TASK — In the data below, find the line containing "R6: 39k (3V3, n15) -> 75k (3V3, n15)" and the line containing "U4: AND 74LS08", then reproduce them and every line between, exactly. Omit pictures.

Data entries
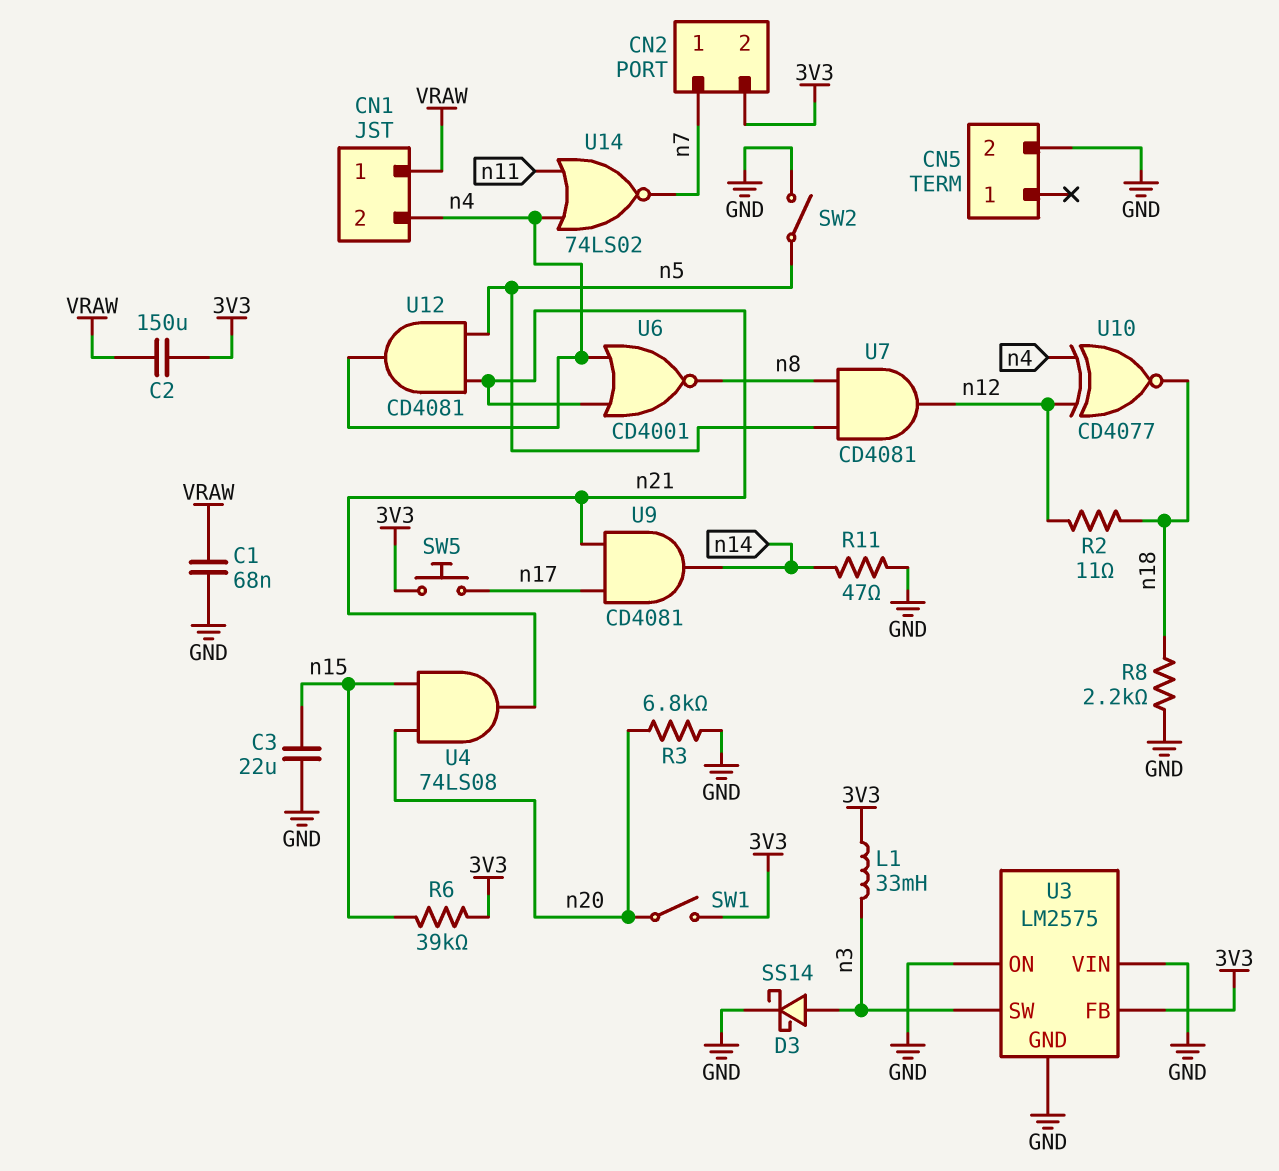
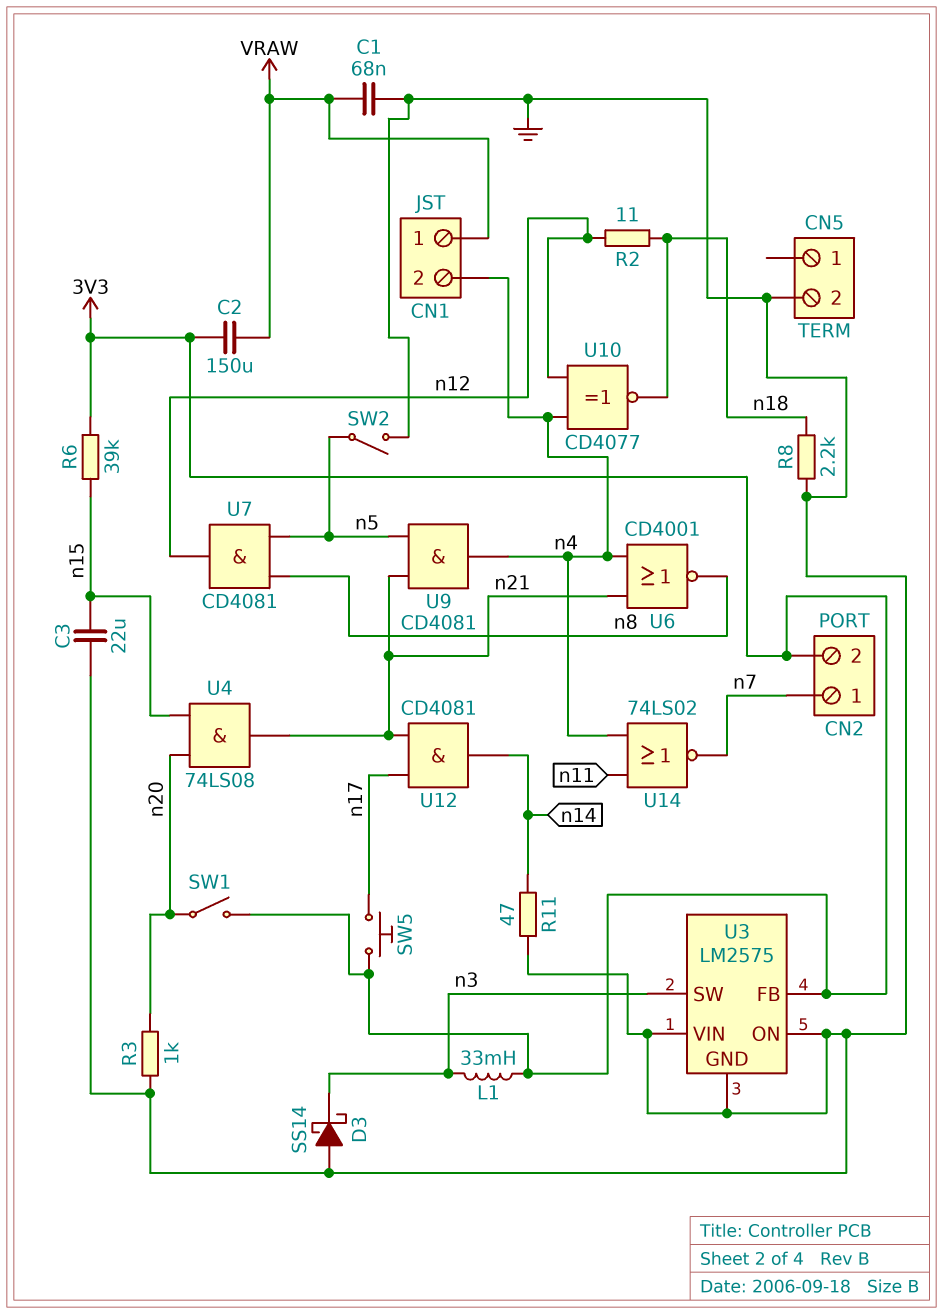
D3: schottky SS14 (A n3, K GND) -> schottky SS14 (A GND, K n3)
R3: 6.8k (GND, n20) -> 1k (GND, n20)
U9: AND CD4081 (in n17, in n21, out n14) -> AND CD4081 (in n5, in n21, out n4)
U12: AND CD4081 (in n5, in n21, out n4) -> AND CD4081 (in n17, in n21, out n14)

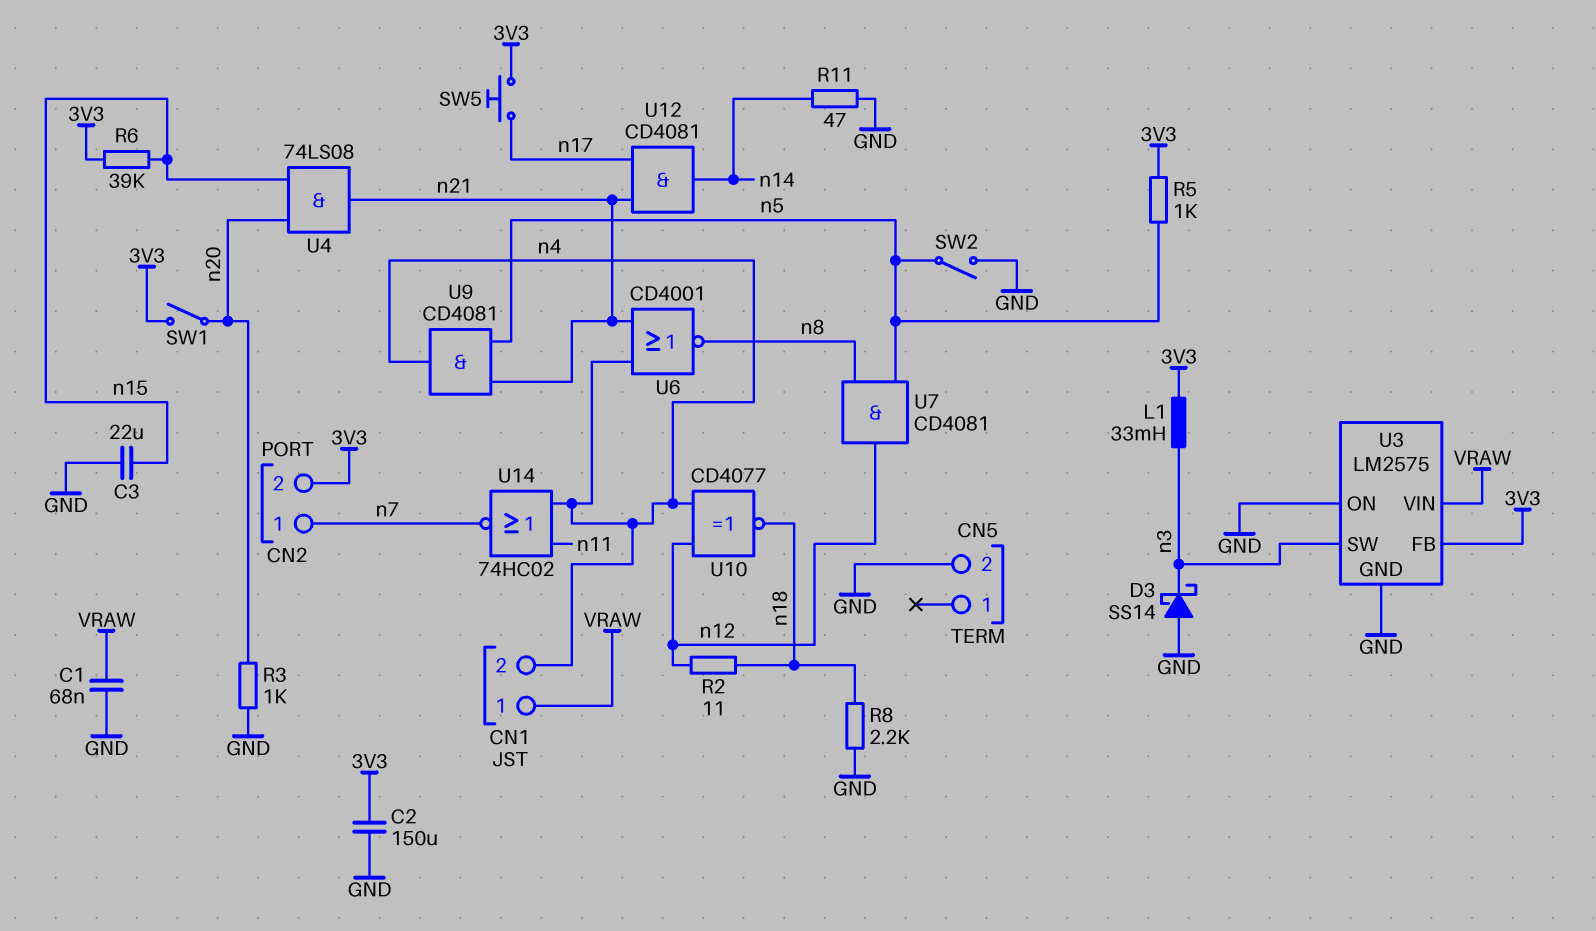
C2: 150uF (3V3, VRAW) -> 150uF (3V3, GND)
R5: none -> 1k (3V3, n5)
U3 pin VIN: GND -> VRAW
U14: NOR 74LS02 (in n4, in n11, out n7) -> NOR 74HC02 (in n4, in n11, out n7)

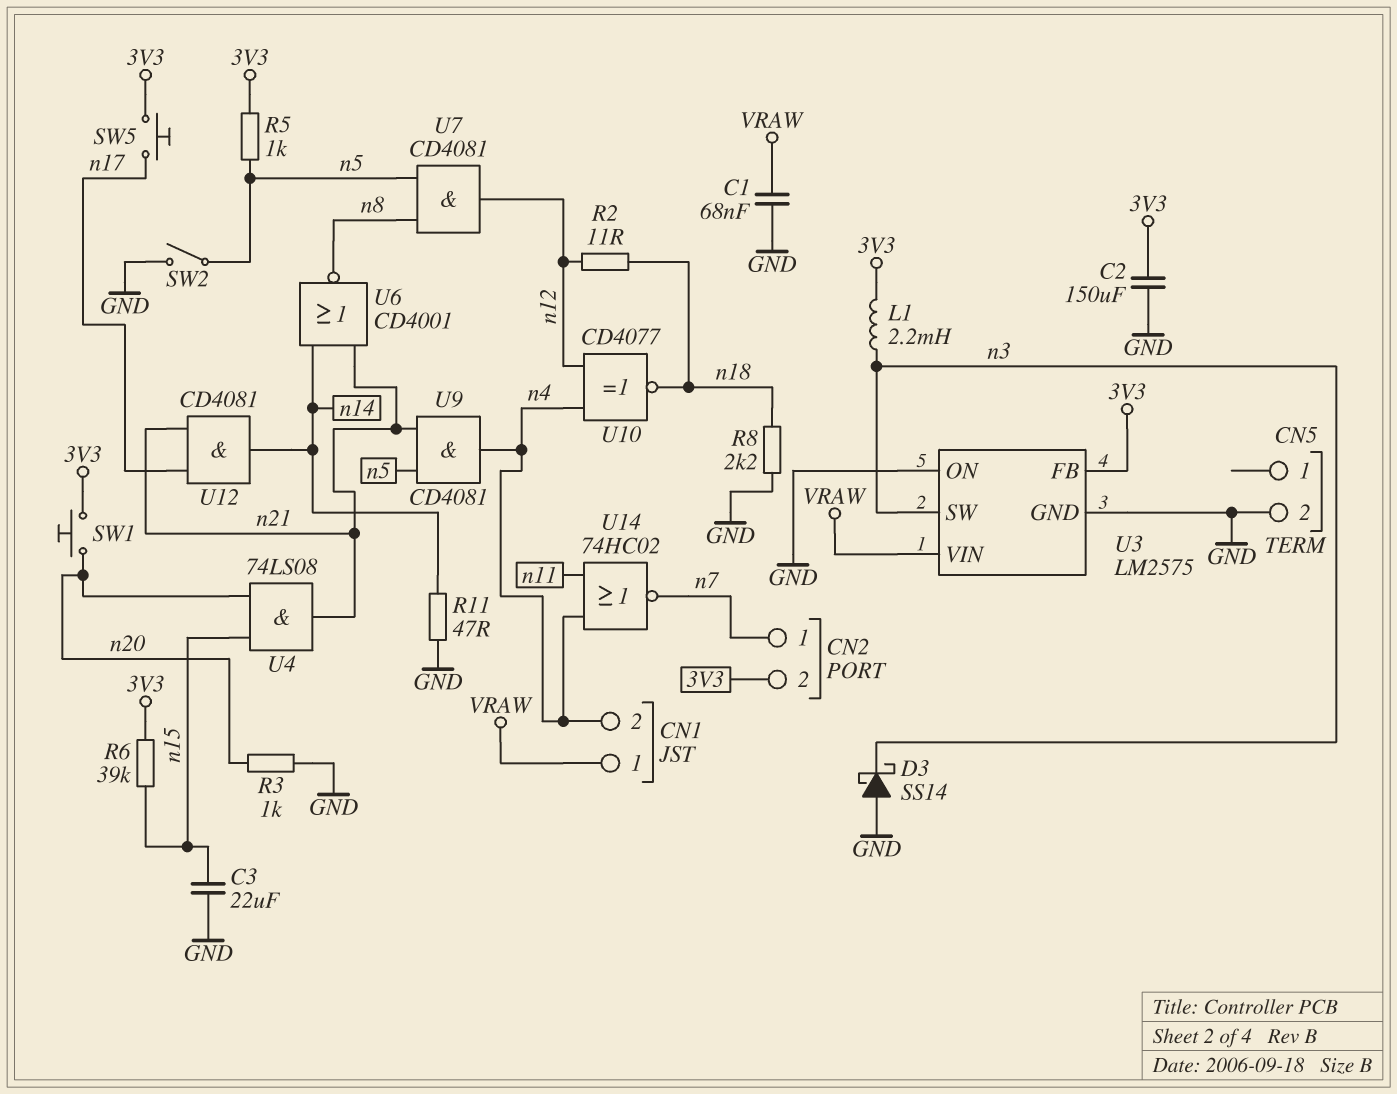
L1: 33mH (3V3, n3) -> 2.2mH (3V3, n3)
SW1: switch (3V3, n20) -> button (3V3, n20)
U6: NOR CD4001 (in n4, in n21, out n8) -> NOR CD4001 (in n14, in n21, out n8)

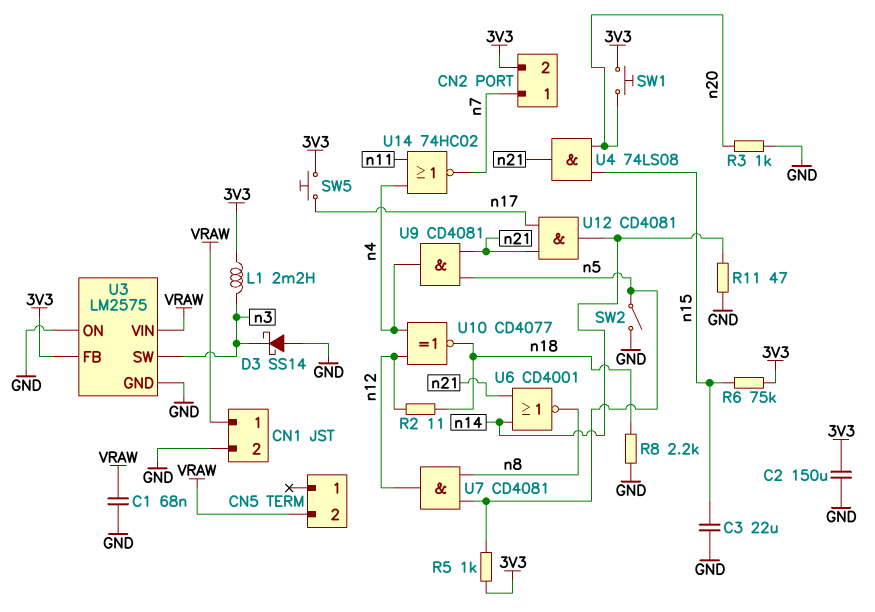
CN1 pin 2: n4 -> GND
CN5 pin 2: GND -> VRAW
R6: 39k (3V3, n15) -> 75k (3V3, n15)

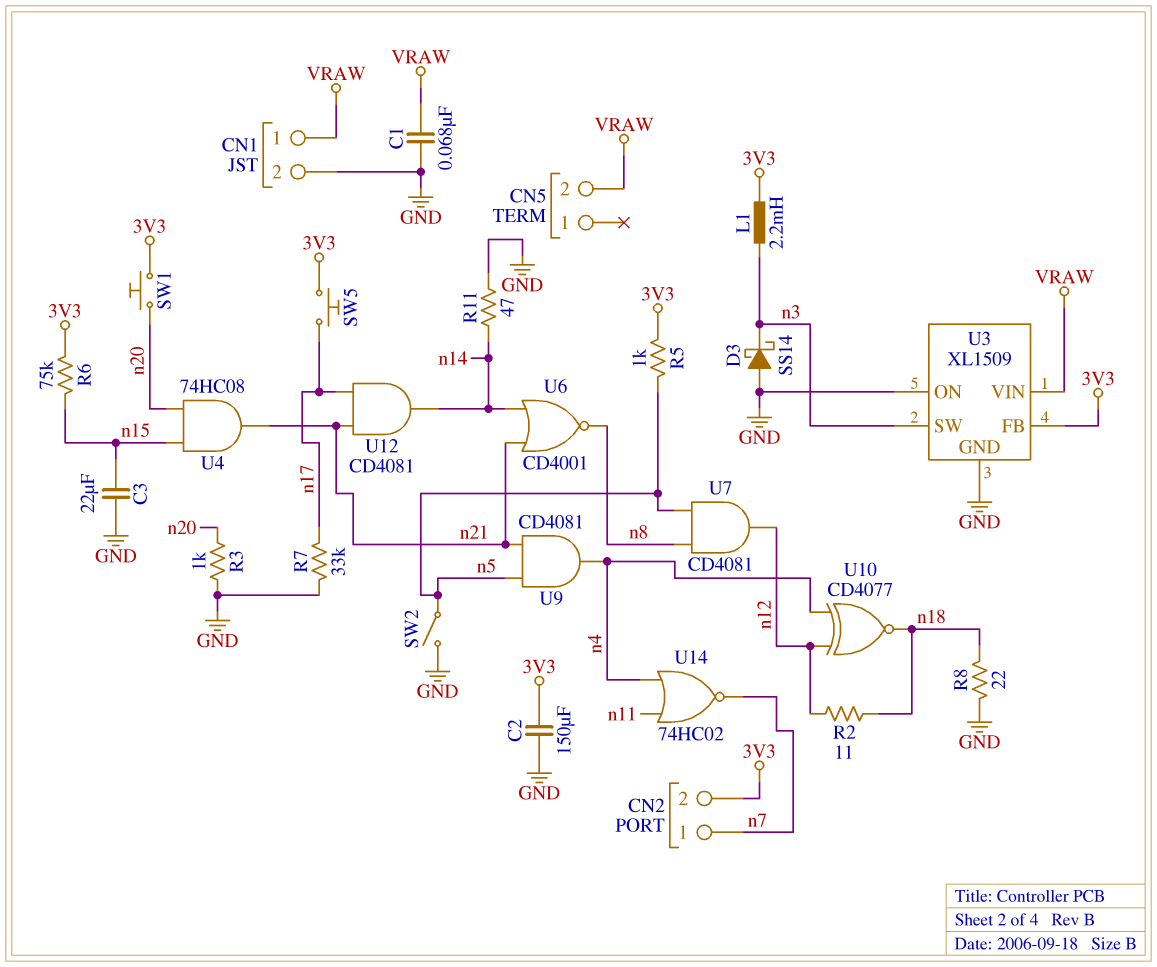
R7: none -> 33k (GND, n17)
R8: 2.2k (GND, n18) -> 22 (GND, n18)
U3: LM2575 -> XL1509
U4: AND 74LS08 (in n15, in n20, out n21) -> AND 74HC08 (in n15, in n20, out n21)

---

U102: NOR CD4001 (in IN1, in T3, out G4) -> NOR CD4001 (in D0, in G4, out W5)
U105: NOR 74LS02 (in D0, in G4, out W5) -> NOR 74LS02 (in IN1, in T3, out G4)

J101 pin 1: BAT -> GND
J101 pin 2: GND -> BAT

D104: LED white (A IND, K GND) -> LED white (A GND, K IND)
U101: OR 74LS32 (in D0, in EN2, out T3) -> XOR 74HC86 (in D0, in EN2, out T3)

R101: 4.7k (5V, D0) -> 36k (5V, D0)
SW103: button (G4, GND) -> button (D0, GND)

ANSWER TO THE PROBLEM —
R6: 39k (3V3, n15) -> 75k (3V3, n15)

R7: none -> 33k (GND, n17)
R8: 2.2k (GND, n18) -> 22 (GND, n18)
U3: LM2575 -> XL1509
U4: AND 74LS08 (in n15, in n20, out n21) -> AND 74HC08 (in n15, in n20, out n21)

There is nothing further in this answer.